Task goal: Your answer should be the lines below from the one holding "C7: none -> 100uF (plus N5, minus U3/IO16)" through the one holding "R3: 51k (0V, NET14) -> none", copied exactly and with nothing else.

Collected data entries
* * * * * * *
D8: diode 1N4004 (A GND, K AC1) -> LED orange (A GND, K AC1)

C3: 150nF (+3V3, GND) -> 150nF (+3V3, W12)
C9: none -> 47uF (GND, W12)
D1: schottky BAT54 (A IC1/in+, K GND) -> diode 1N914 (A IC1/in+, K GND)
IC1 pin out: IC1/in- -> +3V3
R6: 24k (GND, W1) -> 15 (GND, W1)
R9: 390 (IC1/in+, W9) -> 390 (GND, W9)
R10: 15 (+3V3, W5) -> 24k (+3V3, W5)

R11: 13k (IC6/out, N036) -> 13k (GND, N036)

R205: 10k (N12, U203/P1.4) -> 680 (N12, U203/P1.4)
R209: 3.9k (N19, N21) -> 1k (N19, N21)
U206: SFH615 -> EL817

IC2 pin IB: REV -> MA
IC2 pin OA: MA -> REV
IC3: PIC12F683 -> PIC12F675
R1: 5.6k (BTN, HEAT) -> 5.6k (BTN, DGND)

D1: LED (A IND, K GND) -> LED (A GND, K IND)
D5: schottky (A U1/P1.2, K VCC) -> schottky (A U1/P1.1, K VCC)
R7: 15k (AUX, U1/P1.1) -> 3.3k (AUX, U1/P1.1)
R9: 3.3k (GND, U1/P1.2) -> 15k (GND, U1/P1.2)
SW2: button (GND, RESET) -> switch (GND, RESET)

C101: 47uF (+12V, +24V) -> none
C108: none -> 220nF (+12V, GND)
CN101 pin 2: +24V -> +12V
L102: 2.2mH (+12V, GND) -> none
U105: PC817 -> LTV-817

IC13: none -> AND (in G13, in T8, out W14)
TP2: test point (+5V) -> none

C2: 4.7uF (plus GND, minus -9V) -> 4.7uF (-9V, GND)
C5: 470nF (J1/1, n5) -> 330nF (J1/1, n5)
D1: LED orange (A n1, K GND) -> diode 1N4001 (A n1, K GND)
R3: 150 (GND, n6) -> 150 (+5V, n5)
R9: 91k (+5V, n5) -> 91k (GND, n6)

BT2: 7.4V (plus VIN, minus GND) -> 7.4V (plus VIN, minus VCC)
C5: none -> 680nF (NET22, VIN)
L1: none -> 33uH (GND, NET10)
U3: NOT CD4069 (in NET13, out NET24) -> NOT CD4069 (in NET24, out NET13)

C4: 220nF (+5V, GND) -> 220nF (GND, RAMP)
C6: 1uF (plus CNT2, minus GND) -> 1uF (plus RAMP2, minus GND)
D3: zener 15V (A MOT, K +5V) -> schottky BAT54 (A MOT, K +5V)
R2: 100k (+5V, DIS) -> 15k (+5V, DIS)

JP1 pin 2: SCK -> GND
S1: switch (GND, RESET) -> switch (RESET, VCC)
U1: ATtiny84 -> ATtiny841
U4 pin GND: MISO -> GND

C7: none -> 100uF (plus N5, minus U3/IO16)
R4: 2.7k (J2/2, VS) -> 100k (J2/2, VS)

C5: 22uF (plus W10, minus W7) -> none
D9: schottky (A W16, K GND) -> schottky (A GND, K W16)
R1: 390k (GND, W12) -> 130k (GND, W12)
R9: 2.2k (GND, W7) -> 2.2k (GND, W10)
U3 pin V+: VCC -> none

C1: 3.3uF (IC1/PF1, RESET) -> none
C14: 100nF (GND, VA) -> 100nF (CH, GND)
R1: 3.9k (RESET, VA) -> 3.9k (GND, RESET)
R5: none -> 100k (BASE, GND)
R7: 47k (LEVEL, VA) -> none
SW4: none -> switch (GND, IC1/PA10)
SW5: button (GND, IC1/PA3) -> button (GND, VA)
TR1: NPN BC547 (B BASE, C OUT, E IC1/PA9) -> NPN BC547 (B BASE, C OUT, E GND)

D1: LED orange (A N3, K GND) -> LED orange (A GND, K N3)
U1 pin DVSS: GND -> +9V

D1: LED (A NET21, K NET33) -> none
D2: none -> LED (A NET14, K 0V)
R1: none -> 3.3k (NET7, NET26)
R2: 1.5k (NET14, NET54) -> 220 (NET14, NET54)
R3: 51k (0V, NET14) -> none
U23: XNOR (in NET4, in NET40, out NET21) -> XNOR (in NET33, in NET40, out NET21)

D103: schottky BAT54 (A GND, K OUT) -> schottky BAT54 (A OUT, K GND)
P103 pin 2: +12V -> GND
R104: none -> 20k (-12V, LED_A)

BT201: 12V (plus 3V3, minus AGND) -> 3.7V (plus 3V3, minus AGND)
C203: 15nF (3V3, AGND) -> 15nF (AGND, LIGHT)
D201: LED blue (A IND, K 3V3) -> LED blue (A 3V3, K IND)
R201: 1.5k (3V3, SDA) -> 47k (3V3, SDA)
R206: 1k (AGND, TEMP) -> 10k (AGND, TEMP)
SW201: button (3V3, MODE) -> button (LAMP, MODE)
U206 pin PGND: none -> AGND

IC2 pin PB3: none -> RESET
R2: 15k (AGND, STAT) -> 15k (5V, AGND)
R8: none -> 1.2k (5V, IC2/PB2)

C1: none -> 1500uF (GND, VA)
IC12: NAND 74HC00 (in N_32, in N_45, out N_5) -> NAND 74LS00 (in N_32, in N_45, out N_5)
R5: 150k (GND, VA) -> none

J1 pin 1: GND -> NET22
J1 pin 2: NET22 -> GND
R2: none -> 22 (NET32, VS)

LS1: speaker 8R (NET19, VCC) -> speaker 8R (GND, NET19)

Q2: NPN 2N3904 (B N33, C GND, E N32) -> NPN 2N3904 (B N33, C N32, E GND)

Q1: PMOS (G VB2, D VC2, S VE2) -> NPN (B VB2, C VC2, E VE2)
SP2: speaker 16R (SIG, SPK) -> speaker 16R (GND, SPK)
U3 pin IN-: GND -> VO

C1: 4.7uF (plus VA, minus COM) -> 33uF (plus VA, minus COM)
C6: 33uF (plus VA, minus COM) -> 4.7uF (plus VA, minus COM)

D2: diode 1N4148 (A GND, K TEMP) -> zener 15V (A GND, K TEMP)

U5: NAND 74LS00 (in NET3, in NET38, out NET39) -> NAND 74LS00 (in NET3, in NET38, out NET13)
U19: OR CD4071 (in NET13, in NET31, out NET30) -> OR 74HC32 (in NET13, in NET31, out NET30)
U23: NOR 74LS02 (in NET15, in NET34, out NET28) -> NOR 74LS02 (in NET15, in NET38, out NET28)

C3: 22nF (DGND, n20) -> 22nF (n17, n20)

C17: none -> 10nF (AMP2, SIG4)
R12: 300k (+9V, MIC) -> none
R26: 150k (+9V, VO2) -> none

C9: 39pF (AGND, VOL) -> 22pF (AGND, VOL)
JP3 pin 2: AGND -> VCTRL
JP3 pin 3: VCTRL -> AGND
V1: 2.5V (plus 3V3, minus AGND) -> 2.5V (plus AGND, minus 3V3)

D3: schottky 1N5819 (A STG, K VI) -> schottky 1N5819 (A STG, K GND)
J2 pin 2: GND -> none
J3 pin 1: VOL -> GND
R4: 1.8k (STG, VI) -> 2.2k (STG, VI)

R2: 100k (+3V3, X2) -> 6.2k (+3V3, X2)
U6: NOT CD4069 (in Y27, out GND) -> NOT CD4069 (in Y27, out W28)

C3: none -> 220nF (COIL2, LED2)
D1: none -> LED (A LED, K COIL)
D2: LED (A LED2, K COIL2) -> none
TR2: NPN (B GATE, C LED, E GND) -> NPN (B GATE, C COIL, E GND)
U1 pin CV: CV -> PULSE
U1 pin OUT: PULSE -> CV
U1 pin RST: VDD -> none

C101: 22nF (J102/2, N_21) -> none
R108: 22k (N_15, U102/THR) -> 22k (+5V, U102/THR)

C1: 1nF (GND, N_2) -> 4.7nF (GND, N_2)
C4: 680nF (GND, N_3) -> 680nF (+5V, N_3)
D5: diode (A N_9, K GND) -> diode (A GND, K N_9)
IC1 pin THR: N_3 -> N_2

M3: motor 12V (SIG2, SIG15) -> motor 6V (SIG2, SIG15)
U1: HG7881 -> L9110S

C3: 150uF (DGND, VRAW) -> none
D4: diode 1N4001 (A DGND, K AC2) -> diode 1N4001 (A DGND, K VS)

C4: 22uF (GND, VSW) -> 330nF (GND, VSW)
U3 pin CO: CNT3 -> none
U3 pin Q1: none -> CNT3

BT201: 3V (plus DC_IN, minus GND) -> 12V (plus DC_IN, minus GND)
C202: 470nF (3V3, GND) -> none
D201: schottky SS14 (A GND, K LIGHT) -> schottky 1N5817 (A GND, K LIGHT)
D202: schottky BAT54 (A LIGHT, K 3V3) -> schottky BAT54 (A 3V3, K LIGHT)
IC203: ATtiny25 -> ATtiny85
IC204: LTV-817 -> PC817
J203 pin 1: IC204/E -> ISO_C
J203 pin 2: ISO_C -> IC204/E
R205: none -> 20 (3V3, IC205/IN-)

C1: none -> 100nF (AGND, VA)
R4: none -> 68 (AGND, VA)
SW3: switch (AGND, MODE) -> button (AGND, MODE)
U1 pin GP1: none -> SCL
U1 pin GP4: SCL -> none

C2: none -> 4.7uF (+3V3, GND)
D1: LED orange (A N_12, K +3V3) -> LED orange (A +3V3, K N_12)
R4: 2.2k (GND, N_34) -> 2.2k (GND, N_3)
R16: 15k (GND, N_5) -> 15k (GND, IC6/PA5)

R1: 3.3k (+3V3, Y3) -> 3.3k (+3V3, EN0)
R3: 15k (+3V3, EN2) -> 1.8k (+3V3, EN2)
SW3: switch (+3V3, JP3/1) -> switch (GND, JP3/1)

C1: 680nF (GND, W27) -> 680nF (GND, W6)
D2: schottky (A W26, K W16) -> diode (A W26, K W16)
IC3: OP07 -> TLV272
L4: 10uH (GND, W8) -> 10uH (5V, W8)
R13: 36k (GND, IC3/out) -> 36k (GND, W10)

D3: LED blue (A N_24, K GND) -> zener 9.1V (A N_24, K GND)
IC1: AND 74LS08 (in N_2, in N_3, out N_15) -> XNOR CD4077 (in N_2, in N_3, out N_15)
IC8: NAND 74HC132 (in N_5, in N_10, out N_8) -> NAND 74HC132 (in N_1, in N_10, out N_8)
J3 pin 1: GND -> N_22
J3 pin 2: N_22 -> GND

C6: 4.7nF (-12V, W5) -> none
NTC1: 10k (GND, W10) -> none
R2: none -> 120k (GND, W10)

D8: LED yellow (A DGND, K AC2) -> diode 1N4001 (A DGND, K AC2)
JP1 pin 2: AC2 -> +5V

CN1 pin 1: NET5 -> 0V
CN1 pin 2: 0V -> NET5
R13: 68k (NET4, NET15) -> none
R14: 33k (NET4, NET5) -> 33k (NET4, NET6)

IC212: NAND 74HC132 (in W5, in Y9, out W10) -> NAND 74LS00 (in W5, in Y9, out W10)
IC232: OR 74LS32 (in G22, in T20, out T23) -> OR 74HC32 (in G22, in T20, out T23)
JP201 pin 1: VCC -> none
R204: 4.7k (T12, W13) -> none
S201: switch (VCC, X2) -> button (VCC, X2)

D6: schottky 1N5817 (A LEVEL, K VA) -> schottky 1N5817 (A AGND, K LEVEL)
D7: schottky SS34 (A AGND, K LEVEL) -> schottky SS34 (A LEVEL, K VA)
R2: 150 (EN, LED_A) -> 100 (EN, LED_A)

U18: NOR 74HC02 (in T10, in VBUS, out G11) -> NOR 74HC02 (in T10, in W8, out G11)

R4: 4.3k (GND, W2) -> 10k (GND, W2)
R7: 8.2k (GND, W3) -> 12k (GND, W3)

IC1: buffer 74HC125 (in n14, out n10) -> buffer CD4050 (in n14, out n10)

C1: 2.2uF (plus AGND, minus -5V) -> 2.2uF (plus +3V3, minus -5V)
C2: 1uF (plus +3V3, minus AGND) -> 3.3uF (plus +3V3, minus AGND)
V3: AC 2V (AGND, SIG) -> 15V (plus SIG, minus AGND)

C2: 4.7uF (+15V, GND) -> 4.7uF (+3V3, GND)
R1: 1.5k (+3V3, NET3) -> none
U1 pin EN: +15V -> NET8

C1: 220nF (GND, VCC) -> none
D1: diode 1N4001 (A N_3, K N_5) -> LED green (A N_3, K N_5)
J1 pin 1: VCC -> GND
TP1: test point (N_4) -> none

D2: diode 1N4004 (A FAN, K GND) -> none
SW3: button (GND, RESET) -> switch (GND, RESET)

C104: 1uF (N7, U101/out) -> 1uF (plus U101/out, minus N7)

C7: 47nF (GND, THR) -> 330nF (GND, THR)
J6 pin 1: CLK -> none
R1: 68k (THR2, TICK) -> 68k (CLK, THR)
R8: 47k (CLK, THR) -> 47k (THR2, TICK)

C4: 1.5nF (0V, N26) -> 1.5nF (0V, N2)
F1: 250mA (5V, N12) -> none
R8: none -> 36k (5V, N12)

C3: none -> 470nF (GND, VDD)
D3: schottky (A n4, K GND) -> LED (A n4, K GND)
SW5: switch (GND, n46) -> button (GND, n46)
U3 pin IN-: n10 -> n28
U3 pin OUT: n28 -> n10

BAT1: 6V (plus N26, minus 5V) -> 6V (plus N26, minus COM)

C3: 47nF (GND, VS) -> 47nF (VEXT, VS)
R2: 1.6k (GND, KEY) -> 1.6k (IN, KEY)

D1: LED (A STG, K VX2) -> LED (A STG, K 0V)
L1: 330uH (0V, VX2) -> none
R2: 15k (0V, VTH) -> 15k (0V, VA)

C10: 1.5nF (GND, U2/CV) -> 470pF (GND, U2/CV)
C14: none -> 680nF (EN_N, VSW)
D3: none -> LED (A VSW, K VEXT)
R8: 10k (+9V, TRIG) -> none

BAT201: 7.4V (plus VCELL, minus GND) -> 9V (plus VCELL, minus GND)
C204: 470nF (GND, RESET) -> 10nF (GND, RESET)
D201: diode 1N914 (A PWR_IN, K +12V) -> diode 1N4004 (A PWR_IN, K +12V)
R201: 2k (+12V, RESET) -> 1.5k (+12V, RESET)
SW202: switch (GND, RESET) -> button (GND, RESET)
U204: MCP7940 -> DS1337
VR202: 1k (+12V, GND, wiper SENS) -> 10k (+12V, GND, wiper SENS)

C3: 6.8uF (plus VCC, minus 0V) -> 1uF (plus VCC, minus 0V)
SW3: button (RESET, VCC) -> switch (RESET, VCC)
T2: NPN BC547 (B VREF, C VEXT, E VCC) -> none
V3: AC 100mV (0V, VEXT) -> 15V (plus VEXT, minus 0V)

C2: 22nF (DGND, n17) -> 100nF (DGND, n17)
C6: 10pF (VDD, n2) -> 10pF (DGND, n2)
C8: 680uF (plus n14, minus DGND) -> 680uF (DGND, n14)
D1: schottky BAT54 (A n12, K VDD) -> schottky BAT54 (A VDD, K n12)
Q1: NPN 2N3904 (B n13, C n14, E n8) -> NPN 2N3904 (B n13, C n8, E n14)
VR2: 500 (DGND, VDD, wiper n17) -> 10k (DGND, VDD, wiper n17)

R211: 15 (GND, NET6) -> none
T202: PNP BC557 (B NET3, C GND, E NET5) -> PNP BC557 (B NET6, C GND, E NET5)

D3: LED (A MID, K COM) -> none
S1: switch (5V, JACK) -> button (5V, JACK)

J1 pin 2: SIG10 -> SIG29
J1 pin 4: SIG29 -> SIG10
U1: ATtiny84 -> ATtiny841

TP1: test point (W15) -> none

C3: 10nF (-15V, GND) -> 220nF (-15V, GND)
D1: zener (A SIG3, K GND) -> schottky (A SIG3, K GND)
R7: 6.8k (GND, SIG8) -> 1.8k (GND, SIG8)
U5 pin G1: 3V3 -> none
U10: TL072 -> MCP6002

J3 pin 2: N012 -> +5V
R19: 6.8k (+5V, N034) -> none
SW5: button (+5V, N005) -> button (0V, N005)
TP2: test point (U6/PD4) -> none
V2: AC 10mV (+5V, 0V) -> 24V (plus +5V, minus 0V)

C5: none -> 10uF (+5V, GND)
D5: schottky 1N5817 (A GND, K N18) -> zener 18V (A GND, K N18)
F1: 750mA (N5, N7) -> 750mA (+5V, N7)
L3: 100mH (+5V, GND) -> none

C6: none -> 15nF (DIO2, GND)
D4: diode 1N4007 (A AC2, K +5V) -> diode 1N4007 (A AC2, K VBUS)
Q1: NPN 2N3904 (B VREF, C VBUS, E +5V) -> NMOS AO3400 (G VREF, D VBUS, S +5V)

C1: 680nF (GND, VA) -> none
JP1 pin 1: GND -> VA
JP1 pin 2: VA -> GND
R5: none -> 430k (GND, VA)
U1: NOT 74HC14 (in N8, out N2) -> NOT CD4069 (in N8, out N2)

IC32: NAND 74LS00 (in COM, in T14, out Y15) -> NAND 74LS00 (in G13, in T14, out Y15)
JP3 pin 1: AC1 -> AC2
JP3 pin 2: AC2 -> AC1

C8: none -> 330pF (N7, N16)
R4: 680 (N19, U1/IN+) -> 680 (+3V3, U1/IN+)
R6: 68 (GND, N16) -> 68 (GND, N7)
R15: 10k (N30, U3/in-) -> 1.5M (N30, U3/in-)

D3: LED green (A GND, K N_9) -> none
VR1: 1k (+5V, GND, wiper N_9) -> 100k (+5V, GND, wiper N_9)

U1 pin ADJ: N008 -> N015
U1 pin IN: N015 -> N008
* * * * * * *
Response:
C7: none -> 100uF (plus N5, minus U3/IO16)
R4: 2.7k (J2/2, VS) -> 100k (J2/2, VS)

C5: 22uF (plus W10, minus W7) -> none
D9: schottky (A W16, K GND) -> schottky (A GND, K W16)
R1: 390k (GND, W12) -> 130k (GND, W12)
R9: 2.2k (GND, W7) -> 2.2k (GND, W10)
U3 pin V+: VCC -> none

C1: 3.3uF (IC1/PF1, RESET) -> none
C14: 100nF (GND, VA) -> 100nF (CH, GND)
R1: 3.9k (RESET, VA) -> 3.9k (GND, RESET)
R5: none -> 100k (BASE, GND)
R7: 47k (LEVEL, VA) -> none
SW4: none -> switch (GND, IC1/PA10)
SW5: button (GND, IC1/PA3) -> button (GND, VA)
TR1: NPN BC547 (B BASE, C OUT, E IC1/PA9) -> NPN BC547 (B BASE, C OUT, E GND)

D1: LED orange (A N3, K GND) -> LED orange (A GND, K N3)
U1 pin DVSS: GND -> +9V

D1: LED (A NET21, K NET33) -> none
D2: none -> LED (A NET14, K 0V)
R1: none -> 3.3k (NET7, NET26)
R2: 1.5k (NET14, NET54) -> 220 (NET14, NET54)
R3: 51k (0V, NET14) -> none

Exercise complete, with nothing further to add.